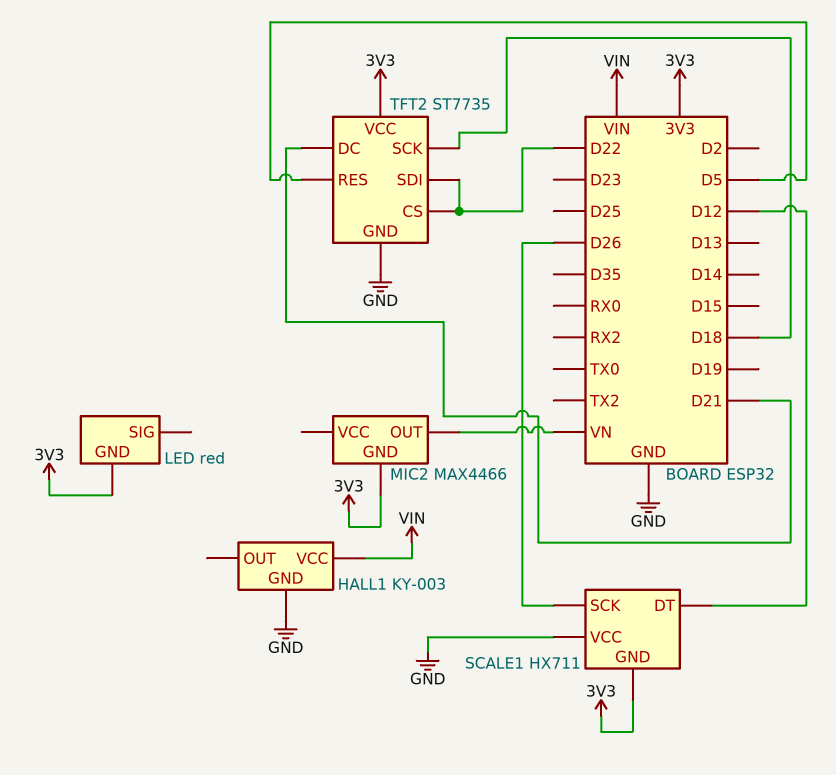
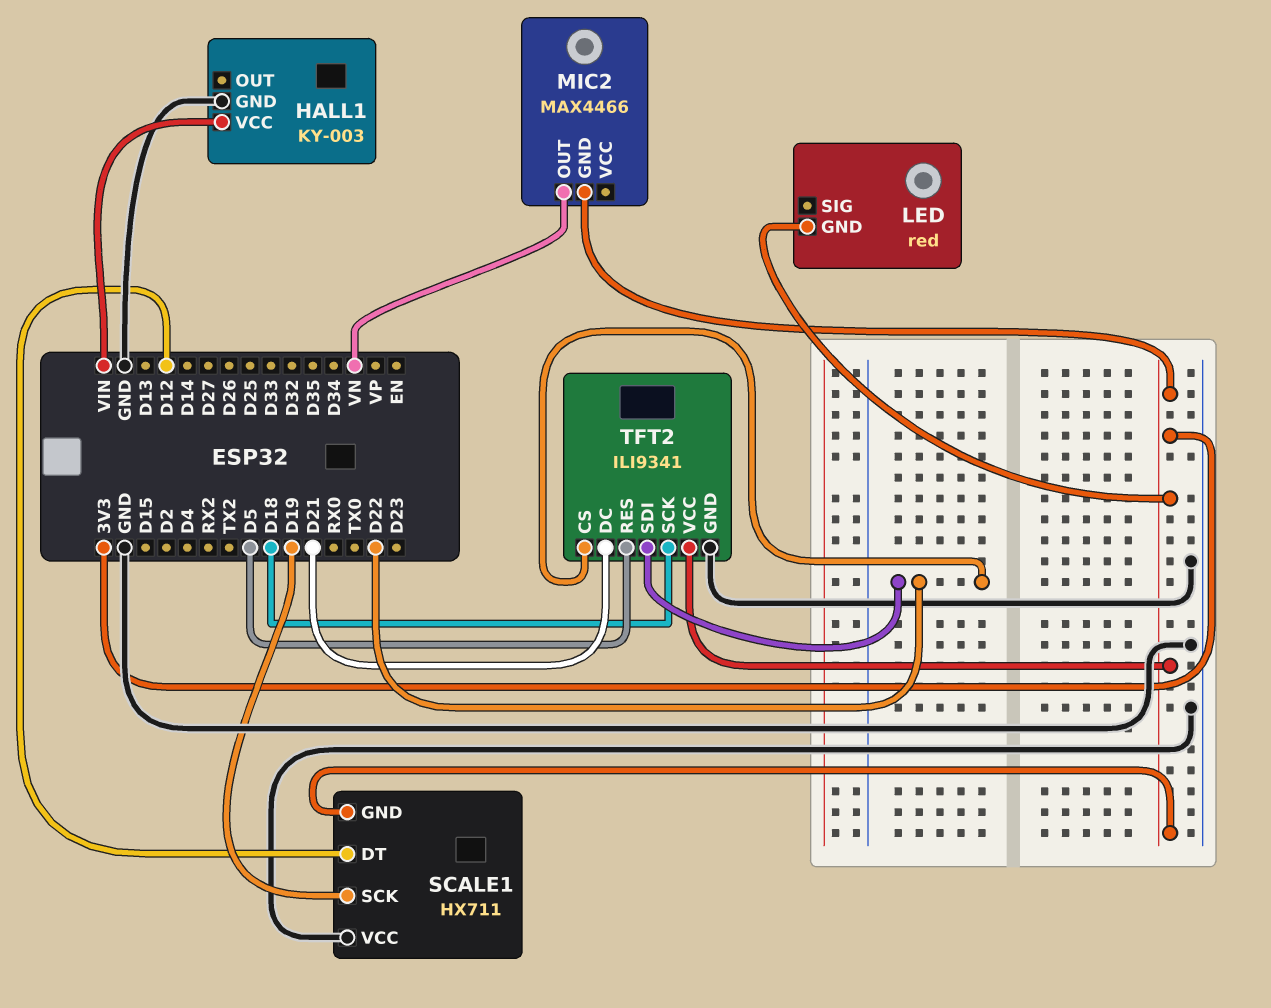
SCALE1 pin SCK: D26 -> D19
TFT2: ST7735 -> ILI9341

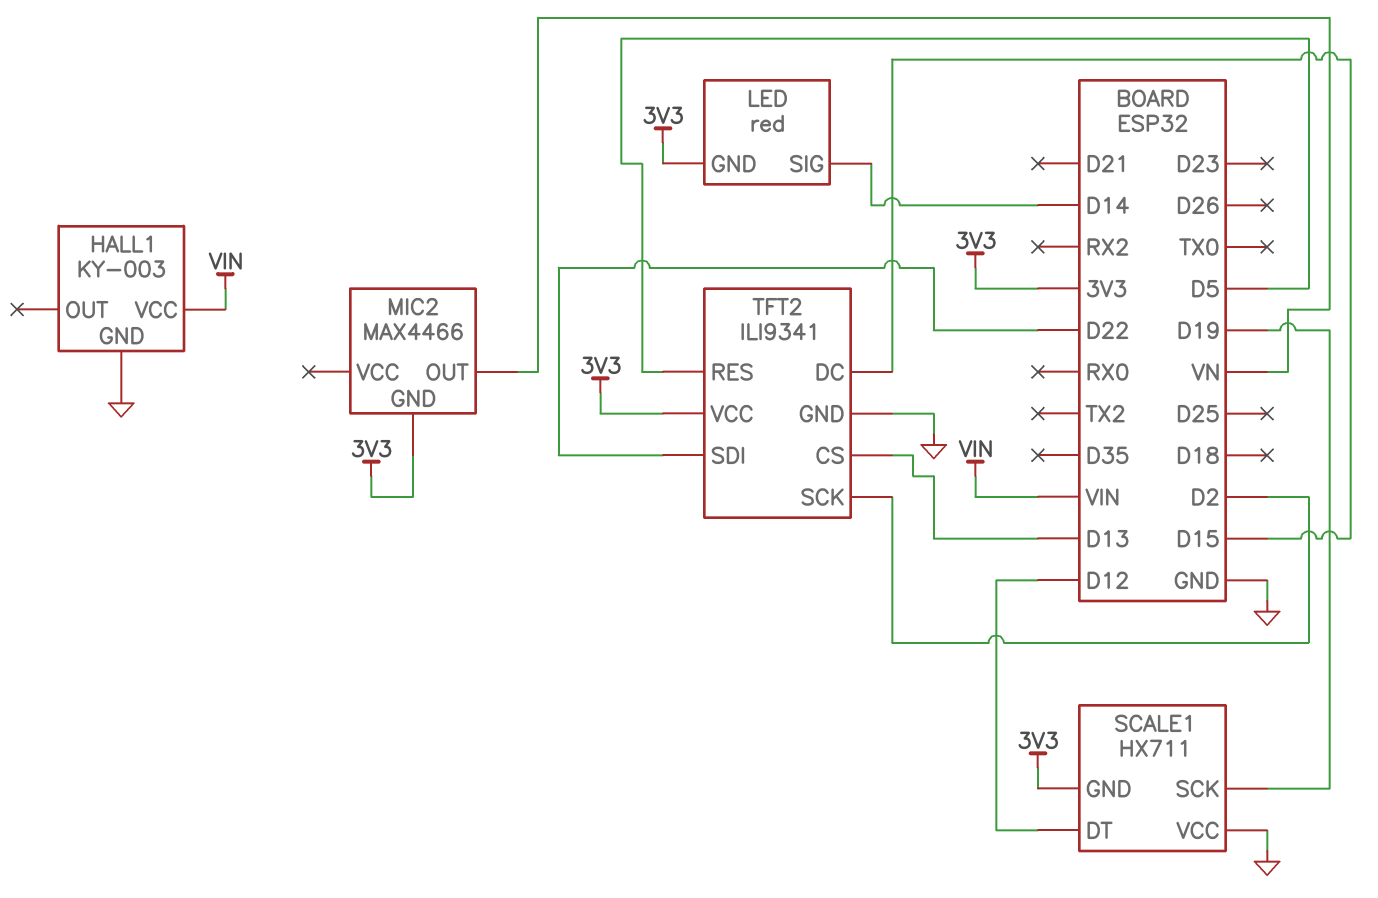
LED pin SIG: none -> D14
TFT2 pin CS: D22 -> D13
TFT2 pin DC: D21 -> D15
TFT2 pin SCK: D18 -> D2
---
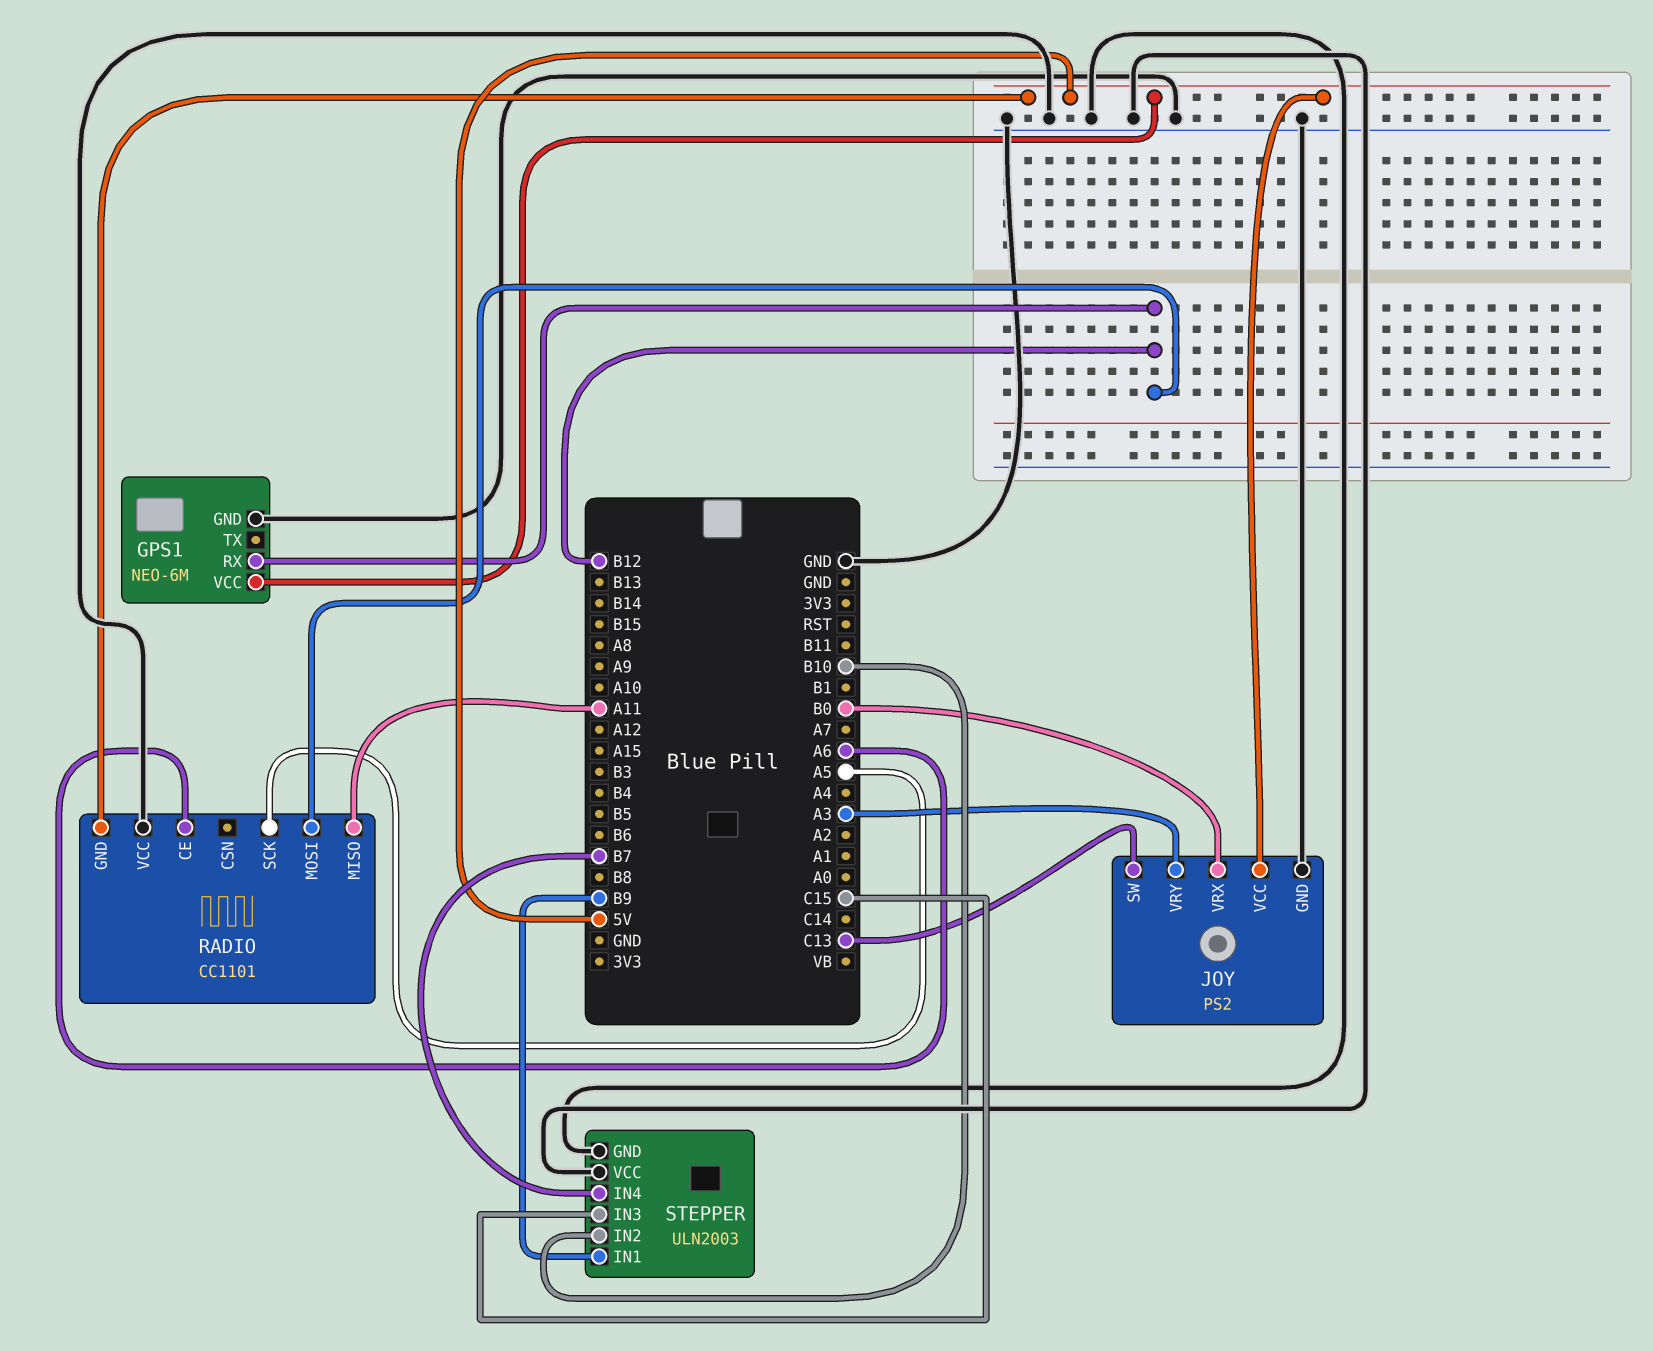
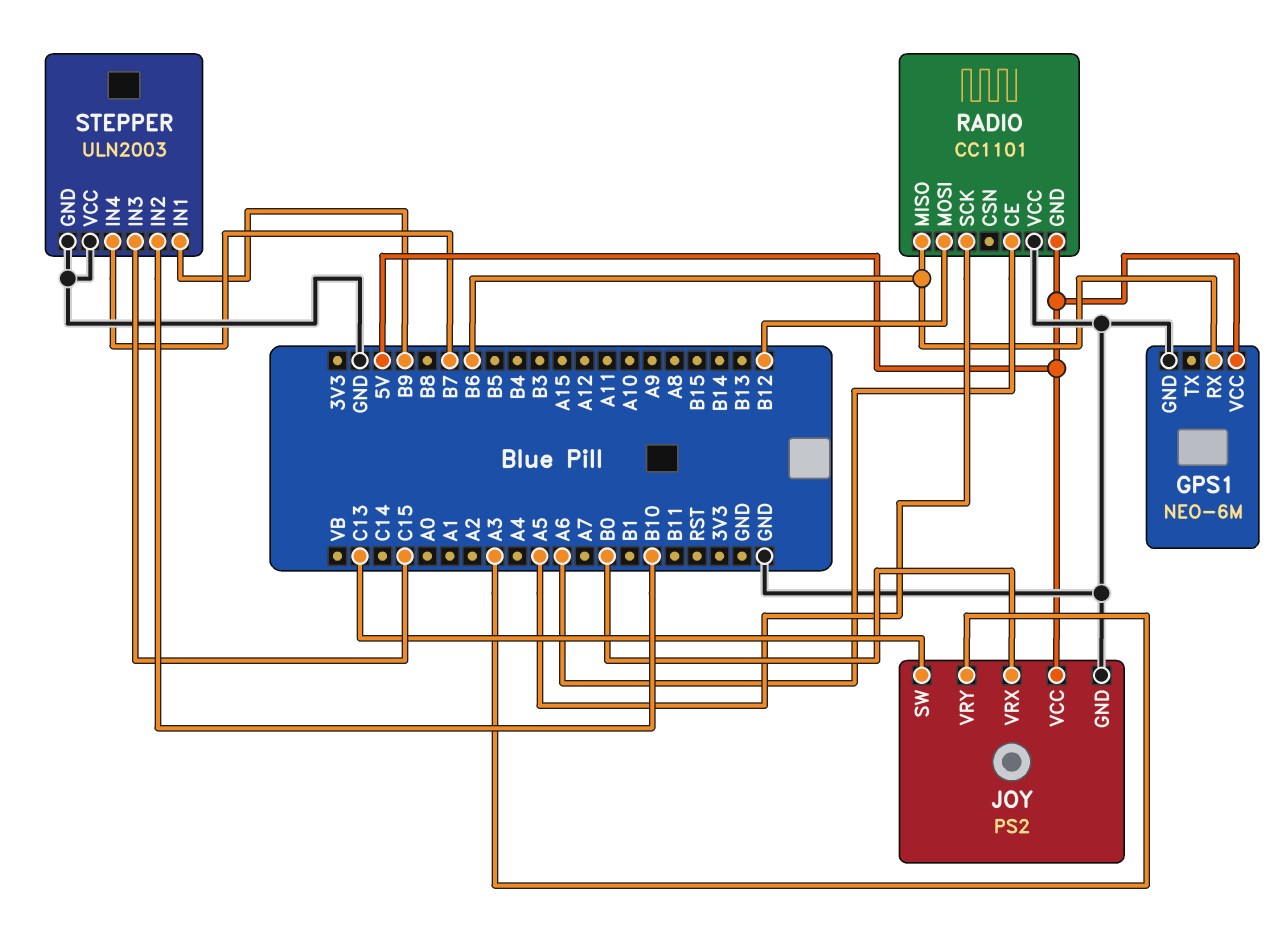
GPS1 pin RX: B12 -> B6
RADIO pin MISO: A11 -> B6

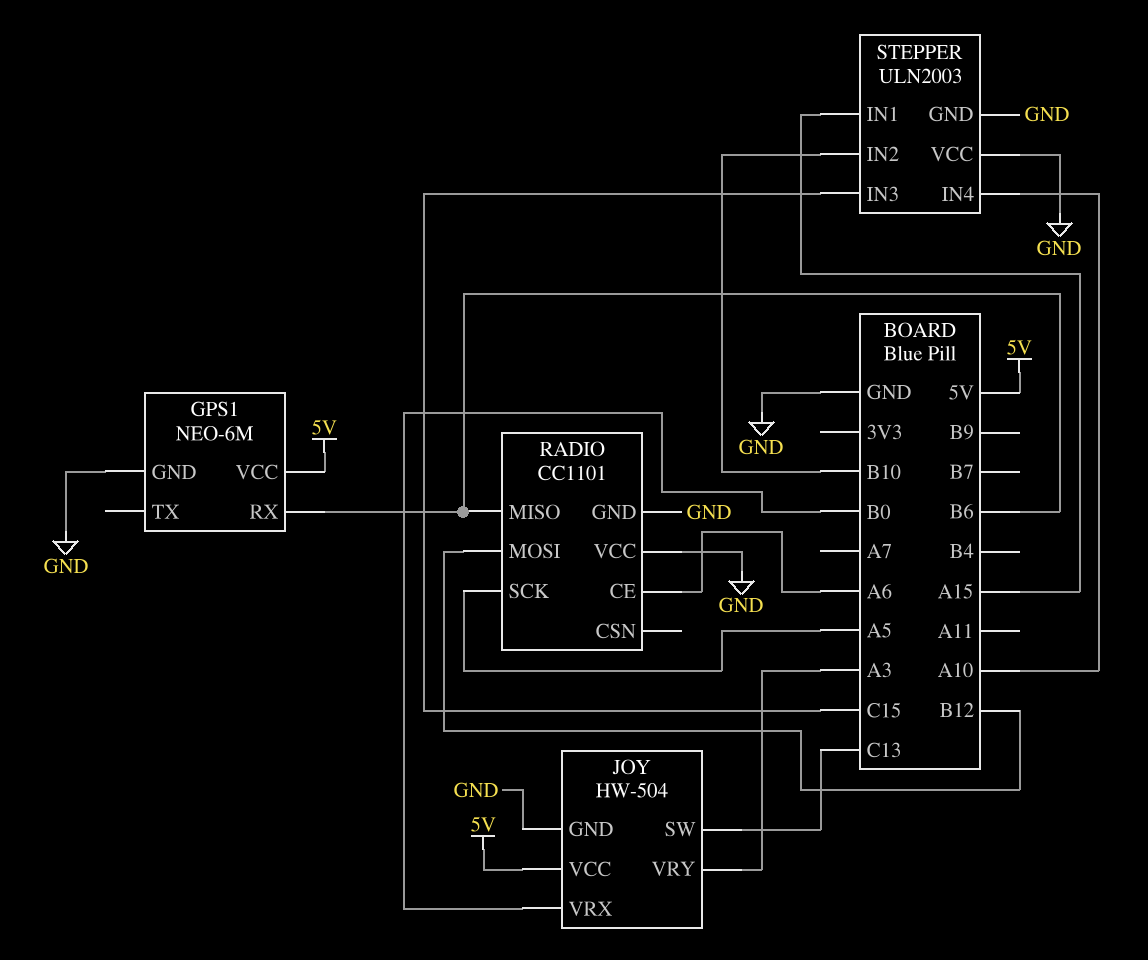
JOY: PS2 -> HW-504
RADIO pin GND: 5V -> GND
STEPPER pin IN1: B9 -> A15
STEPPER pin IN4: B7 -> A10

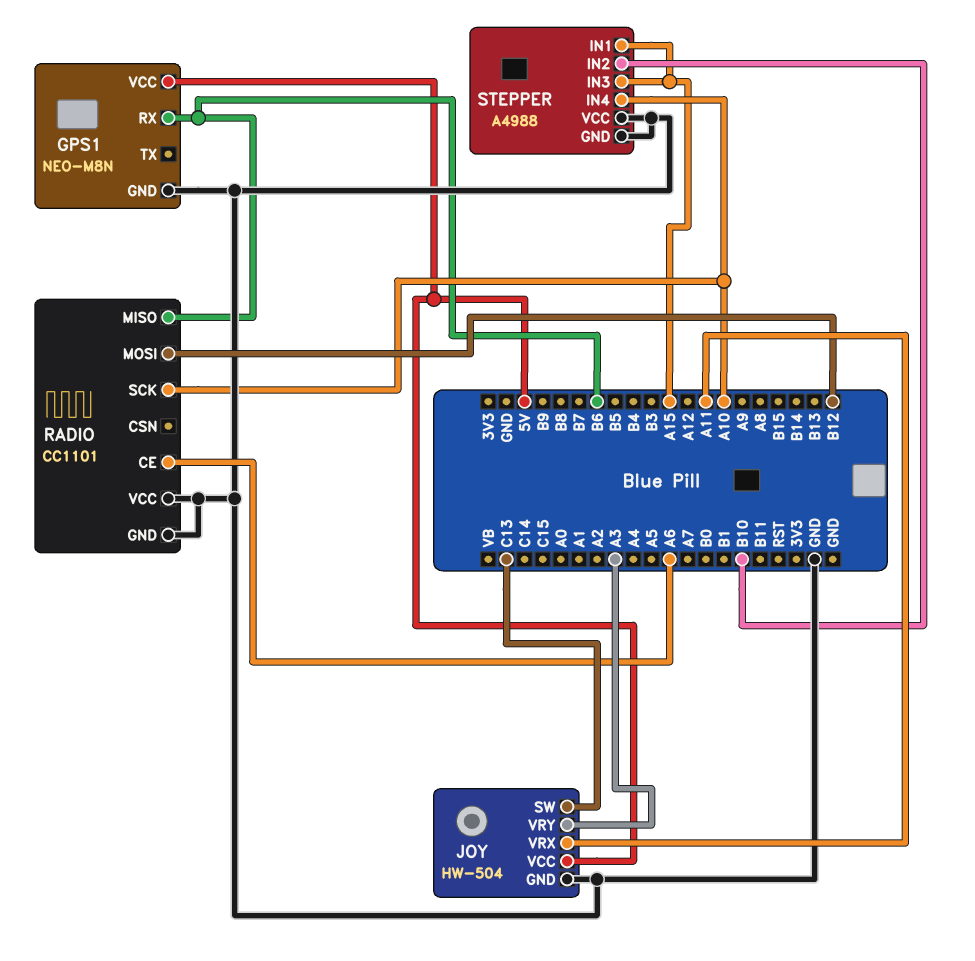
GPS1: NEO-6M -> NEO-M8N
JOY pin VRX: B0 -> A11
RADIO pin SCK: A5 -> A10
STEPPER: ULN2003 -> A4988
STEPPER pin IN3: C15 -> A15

→ TASK
Begin at the line in the entries above that has "GPS1 pin RX: B12 -> B6", stop after the line that has "STEPPER pin IN3: C15 -> A15", and output exactly those lines without pictures.

→ RESPONSE TO THE TASK
GPS1 pin RX: B12 -> B6
RADIO pin MISO: A11 -> B6

JOY: PS2 -> HW-504
RADIO pin GND: 5V -> GND
STEPPER pin IN1: B9 -> A15
STEPPER pin IN4: B7 -> A10

GPS1: NEO-6M -> NEO-M8N
JOY pin VRX: B0 -> A11
RADIO pin SCK: A5 -> A10
STEPPER: ULN2003 -> A4988
STEPPER pin IN3: C15 -> A15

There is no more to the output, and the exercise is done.